## Assignment
All that should be output is the block of lines below from the line with "Someone carried the egg/yellow" to the line with "Someone carried the camera/green", both included, exactly as written.

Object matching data
☆ ☆ ☆ ☆ ☆

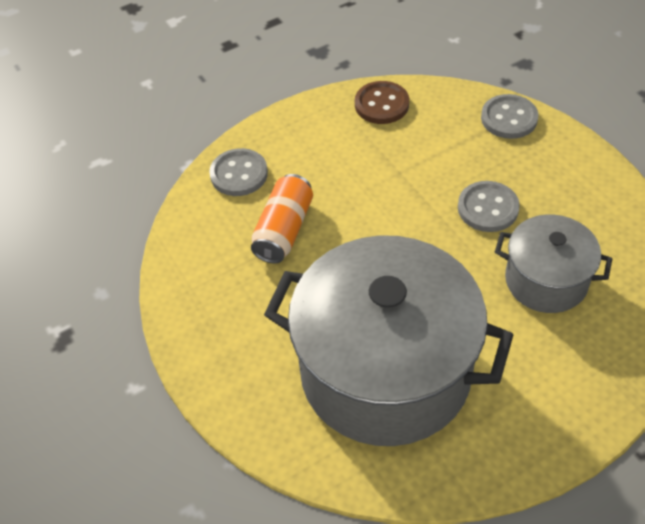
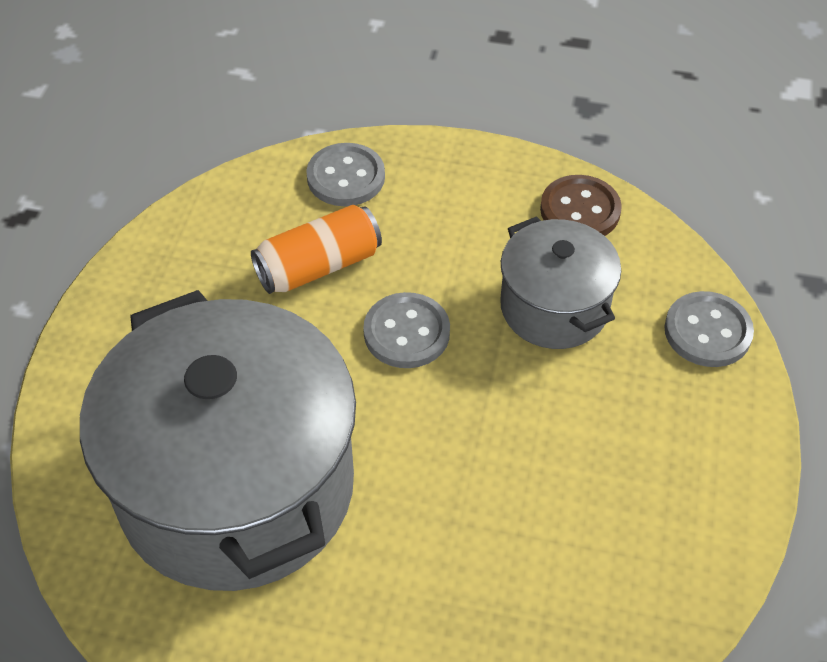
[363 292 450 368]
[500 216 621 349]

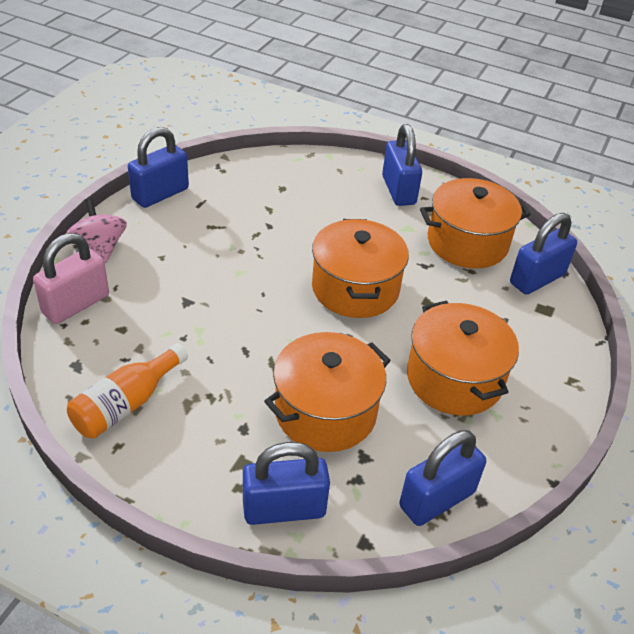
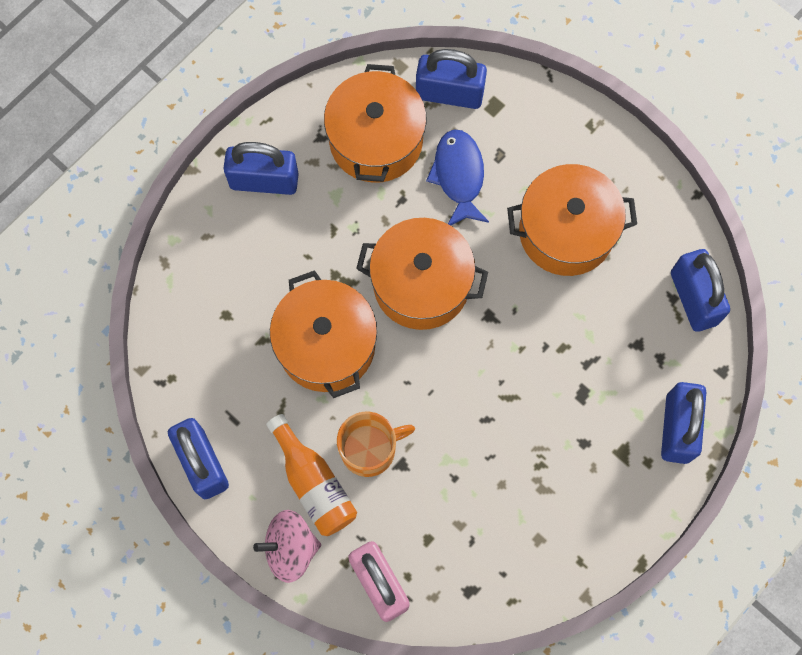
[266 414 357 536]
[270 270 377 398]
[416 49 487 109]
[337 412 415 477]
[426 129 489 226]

☆ ☆ ☆ ☆ ☆

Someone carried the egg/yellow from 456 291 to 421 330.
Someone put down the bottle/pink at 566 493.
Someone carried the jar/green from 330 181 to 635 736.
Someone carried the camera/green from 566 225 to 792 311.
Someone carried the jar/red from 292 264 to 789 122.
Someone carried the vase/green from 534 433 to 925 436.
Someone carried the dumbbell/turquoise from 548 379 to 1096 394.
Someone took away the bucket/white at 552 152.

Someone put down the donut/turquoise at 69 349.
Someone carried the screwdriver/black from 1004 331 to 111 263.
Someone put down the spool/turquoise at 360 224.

☆ ☆ ☆ ☆ ☆

## Written reply
Someone carried the egg/yellow from 456 291 to 421 330.
Someone put down the bottle/pink at 566 493.
Someone carried the jar/green from 330 181 to 635 736.
Someone carried the camera/green from 566 225 to 792 311.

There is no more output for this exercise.